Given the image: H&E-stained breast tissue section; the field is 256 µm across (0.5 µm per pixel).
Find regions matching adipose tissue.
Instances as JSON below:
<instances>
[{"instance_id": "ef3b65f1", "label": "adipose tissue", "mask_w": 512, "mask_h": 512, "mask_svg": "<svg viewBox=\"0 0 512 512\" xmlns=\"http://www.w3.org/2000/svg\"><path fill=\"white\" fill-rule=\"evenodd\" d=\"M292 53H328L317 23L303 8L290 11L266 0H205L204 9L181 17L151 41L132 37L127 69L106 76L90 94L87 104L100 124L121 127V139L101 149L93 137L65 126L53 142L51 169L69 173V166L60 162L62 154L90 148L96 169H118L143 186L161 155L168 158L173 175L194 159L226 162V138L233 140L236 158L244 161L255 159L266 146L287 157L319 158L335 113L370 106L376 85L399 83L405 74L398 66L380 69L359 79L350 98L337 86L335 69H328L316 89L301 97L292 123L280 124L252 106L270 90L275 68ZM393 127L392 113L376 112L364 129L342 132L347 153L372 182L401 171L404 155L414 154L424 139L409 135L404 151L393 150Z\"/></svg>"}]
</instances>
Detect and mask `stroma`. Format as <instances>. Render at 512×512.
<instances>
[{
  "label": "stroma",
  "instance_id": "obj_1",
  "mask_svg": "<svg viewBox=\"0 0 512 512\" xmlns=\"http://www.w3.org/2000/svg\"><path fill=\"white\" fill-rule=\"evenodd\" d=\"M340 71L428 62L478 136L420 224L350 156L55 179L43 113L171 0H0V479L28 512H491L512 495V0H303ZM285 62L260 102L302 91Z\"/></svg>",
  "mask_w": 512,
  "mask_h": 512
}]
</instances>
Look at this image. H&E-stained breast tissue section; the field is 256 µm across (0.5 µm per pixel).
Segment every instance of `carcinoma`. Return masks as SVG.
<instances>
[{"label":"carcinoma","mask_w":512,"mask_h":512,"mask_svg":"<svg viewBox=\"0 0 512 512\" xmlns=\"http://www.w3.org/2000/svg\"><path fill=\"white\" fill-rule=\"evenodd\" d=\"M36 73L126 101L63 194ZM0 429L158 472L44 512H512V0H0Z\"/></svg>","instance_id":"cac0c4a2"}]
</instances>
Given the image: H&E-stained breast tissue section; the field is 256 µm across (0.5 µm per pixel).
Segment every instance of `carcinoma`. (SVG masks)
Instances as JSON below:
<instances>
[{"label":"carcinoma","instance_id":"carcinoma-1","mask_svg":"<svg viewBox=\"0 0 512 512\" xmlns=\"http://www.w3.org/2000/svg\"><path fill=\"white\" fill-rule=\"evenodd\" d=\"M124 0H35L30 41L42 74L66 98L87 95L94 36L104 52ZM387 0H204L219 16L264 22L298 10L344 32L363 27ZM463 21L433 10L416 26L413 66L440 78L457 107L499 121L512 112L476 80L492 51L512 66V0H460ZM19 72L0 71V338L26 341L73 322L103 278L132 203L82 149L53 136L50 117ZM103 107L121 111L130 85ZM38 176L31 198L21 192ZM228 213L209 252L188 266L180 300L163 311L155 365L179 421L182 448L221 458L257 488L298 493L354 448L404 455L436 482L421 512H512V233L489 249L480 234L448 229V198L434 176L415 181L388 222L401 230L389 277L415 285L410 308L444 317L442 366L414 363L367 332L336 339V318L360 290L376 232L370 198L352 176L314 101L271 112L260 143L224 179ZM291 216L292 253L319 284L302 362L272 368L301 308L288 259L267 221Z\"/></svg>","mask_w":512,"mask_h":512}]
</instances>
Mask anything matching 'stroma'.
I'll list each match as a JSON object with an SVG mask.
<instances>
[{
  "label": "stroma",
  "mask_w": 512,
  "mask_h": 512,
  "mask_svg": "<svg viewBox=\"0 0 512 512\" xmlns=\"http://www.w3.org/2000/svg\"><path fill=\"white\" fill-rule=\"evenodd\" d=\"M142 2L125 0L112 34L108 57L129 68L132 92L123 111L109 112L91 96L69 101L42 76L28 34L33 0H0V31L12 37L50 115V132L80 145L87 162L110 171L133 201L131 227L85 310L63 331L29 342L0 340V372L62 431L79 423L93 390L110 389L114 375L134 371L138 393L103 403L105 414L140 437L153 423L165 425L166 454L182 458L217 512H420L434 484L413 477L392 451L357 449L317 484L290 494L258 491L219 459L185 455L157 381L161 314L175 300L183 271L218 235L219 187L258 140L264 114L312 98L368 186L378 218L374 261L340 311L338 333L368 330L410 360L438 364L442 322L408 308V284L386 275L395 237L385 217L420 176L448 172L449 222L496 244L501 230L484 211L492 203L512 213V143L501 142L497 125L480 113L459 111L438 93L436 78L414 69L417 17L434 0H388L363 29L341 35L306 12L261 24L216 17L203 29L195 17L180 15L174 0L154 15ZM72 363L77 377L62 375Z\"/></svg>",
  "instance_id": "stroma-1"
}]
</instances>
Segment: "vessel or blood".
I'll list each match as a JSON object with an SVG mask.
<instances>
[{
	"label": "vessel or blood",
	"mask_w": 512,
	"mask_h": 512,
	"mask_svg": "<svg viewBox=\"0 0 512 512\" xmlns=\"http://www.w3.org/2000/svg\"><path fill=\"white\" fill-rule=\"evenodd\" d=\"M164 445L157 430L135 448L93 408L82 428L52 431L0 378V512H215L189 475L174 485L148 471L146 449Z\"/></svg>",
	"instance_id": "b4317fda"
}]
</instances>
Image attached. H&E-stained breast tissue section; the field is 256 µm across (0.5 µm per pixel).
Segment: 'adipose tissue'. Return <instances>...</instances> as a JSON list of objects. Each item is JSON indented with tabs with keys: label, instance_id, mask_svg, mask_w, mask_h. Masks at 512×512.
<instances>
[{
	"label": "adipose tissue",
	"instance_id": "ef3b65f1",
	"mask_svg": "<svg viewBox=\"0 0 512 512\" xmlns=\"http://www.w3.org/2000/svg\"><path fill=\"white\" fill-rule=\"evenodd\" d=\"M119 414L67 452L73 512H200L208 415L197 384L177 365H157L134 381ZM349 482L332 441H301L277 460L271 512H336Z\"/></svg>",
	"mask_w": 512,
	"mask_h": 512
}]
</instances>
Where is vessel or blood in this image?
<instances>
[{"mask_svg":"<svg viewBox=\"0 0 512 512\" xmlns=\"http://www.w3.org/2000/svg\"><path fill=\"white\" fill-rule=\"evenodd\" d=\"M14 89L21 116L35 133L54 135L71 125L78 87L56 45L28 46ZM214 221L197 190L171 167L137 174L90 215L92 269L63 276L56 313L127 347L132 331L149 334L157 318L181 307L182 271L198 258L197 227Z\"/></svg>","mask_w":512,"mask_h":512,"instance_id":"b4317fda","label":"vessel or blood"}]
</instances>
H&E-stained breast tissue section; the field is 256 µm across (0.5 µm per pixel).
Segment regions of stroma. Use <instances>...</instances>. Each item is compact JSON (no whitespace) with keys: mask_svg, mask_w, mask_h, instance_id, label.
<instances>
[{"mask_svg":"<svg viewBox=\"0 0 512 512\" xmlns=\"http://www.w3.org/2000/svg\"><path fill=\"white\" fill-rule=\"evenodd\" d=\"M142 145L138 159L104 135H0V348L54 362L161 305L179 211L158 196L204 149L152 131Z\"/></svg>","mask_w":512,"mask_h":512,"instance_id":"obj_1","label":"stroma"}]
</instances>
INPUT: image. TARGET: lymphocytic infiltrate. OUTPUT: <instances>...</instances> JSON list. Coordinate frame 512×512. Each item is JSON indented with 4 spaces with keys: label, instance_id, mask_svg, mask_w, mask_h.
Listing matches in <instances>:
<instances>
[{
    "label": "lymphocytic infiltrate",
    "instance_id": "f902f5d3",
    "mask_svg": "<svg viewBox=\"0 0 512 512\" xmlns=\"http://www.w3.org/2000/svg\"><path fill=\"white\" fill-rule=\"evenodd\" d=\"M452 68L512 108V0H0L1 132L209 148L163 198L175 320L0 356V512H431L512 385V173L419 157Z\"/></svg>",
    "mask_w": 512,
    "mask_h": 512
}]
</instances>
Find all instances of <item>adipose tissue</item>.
※ ※ ※
**OBJECTIVE:** Report only how many lines of the listing hold the word "stained".

**ANSWER TO THIS TASK:** 5